■ **Goal of the exercise**:
Arrange the rows between the line holding "green square: rotated 6" and the line holding "pink trapezoid: moved 2 px left", inclusive, as a numbered list, leaving out any blank lines.

■ **Input for this task**:
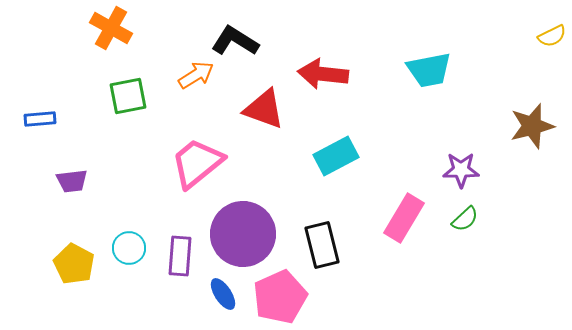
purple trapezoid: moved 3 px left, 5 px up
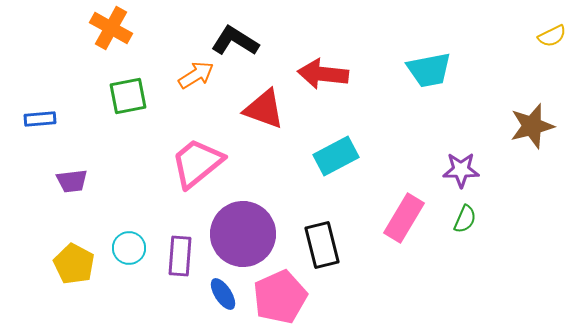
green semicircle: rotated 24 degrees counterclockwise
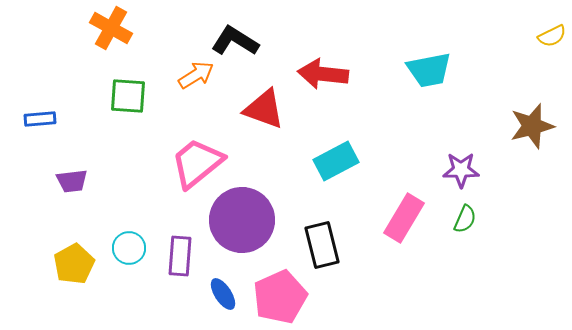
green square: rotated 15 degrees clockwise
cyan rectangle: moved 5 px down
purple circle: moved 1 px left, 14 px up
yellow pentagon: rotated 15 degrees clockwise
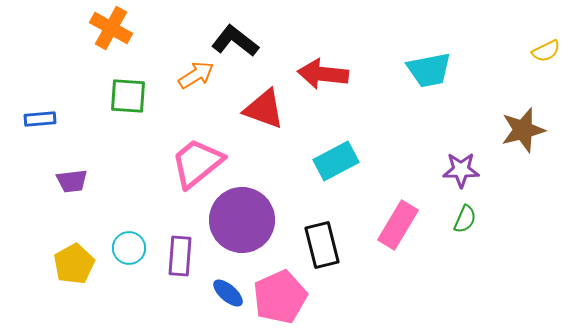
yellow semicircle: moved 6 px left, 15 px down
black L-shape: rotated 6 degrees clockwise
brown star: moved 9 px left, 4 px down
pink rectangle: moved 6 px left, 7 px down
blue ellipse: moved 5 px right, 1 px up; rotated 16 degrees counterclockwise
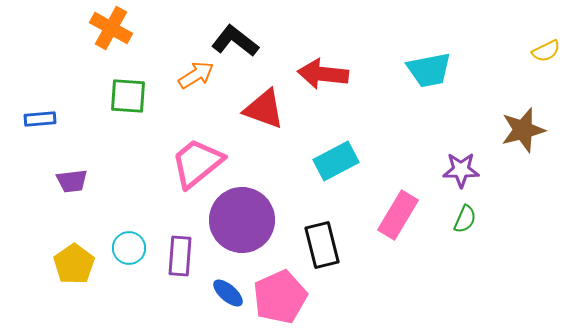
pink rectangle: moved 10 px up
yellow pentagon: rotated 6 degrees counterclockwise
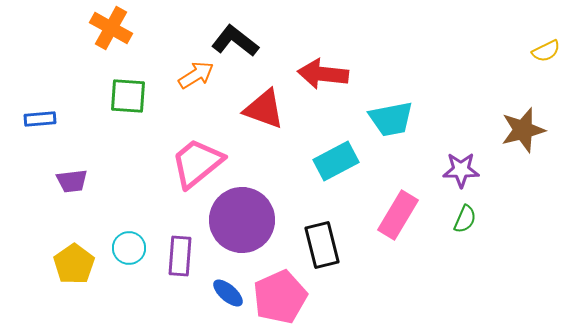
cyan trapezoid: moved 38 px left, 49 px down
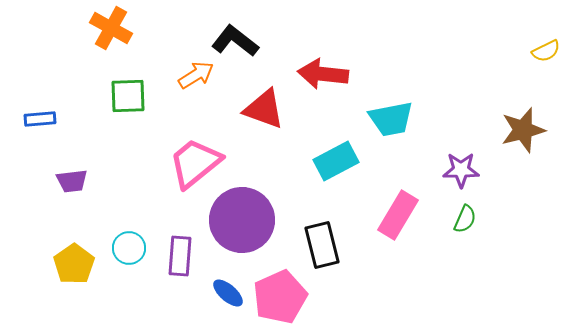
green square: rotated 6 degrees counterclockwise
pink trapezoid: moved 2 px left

* * *

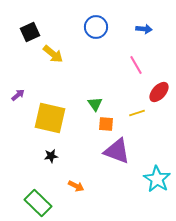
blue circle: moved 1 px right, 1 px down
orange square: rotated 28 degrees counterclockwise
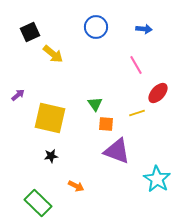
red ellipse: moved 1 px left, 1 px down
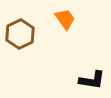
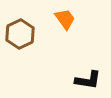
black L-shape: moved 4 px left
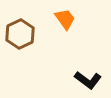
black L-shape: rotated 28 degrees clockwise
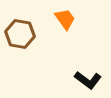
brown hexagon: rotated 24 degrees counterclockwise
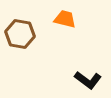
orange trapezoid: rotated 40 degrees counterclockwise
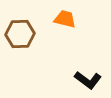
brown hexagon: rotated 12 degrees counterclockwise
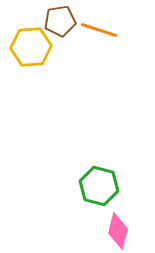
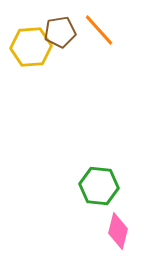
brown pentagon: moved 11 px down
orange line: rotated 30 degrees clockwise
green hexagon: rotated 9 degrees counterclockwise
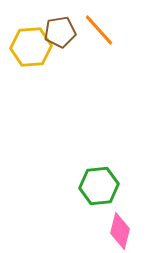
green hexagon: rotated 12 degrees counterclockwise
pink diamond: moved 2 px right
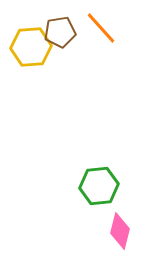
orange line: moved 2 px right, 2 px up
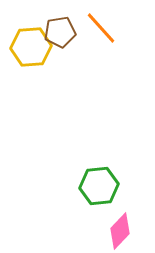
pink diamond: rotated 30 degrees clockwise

■ **Full output**:
1. green square: rotated 6 degrees counterclockwise
2. pink trapezoid: moved 2 px left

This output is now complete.